PROVIDED ENTRIES:
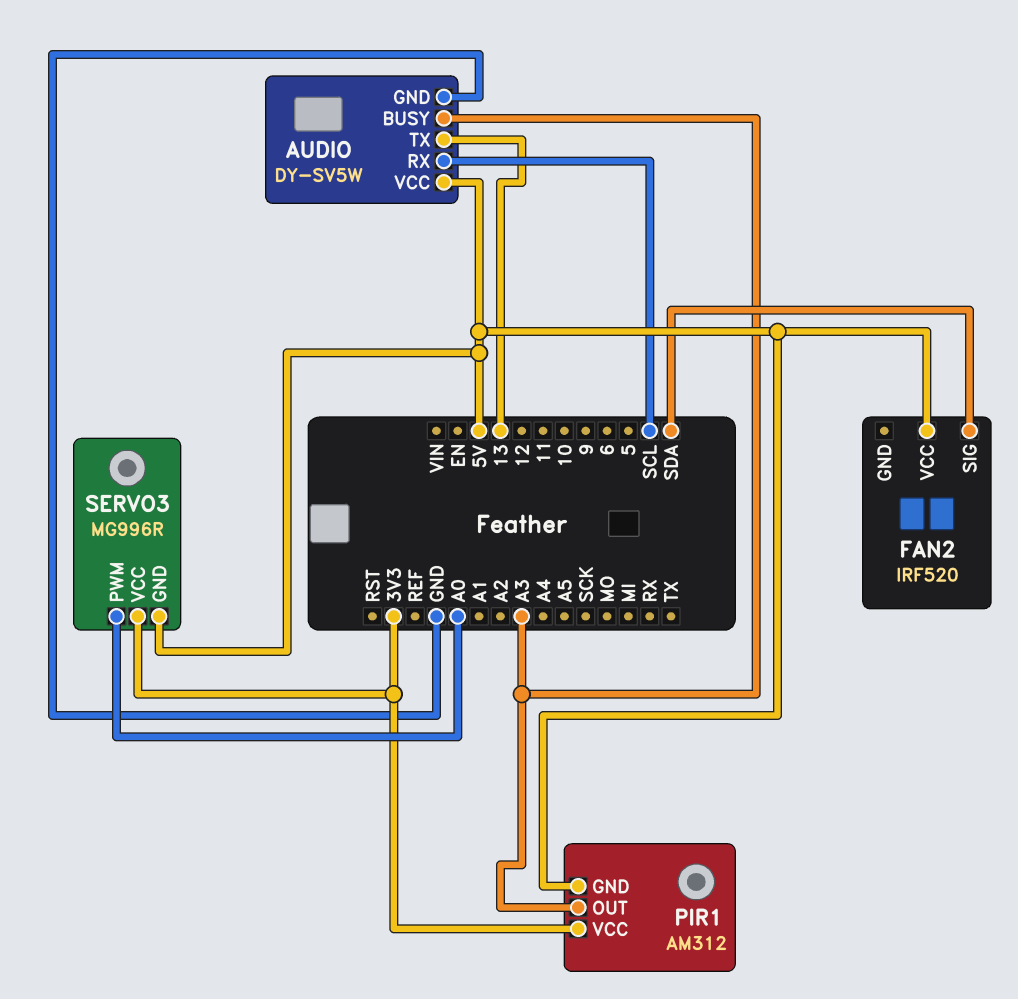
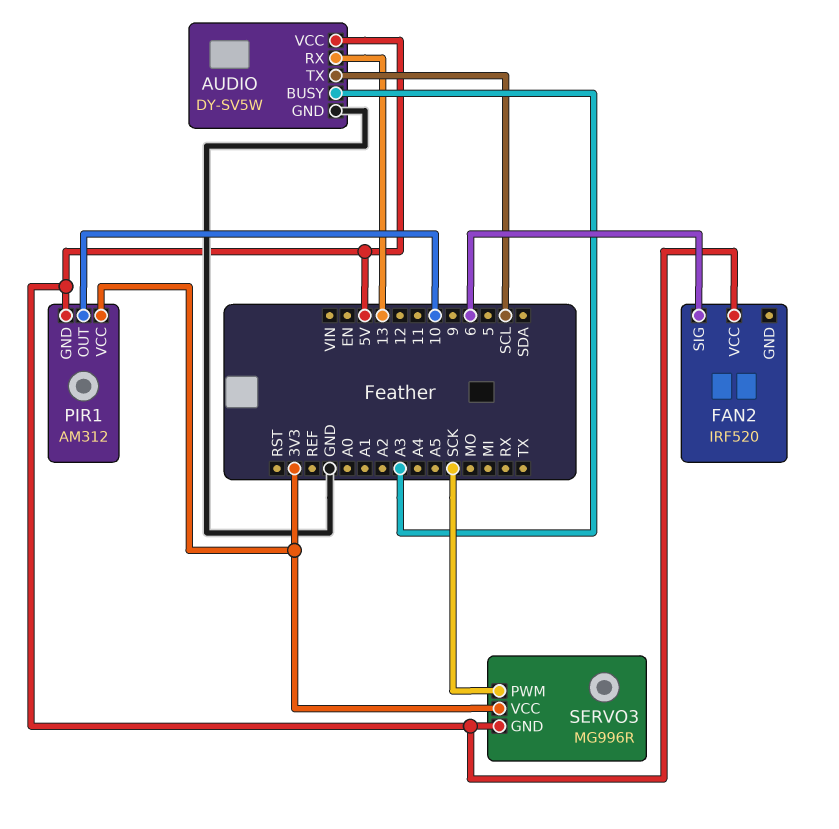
AUDIO pin RX: SCL -> 13
AUDIO pin TX: 13 -> SCL
FAN2 pin SIG: SDA -> 6
PIR1 pin OUT: A3 -> 10
SERVO3 pin PWM: A0 -> SCK

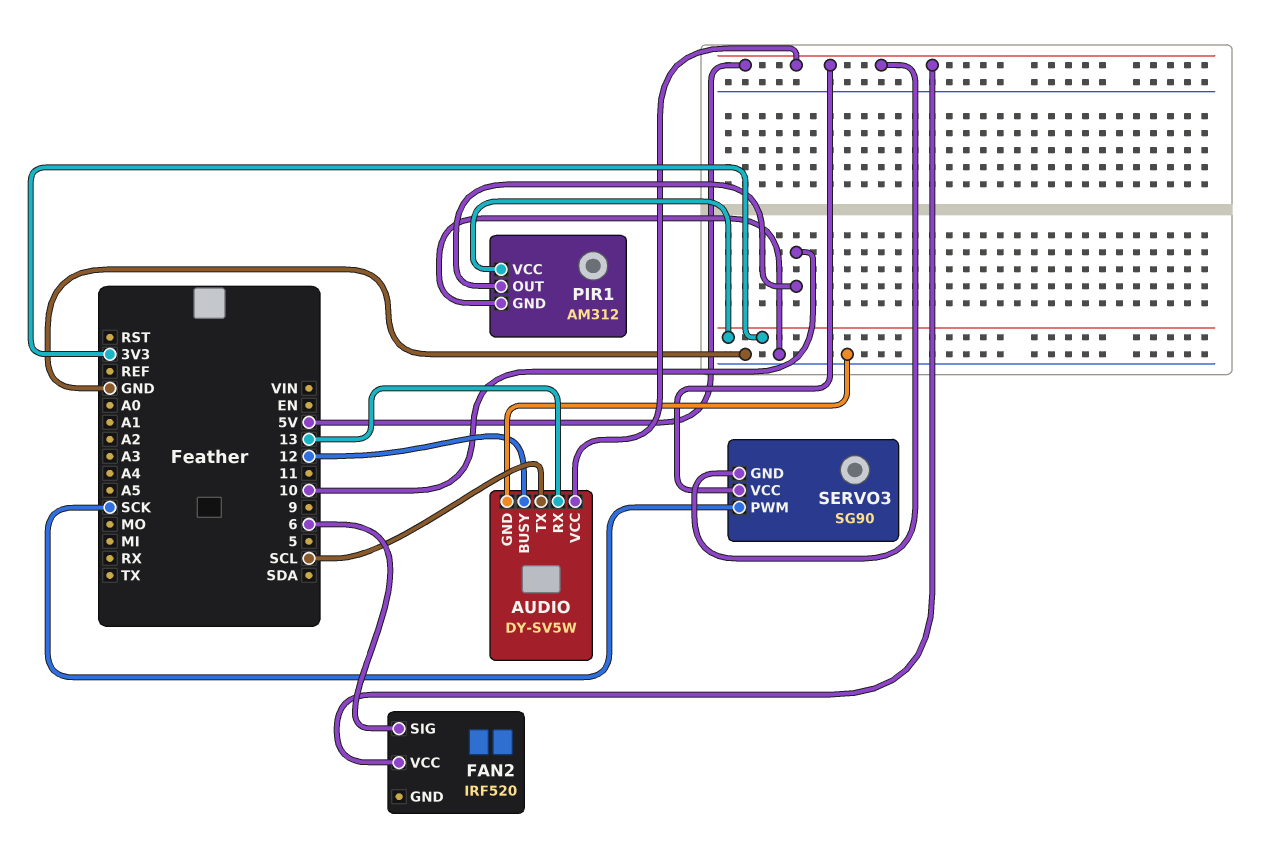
AUDIO pin BUSY: A3 -> 12
PIR1 pin GND: 5V -> GND
SERVO3: MG996R -> SG90
SERVO3 pin VCC: 3V3 -> 5V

EXERCISE BRIEF: Once the pictures are dropped, repeat the data above exactly.

EXPECTED ANSWER:
AUDIO pin RX: SCL -> 13
AUDIO pin TX: 13 -> SCL
FAN2 pin SIG: SDA -> 6
PIR1 pin OUT: A3 -> 10
SERVO3 pin PWM: A0 -> SCK

AUDIO pin BUSY: A3 -> 12
PIR1 pin GND: 5V -> GND
SERVO3: MG996R -> SG90
SERVO3 pin VCC: 3V3 -> 5V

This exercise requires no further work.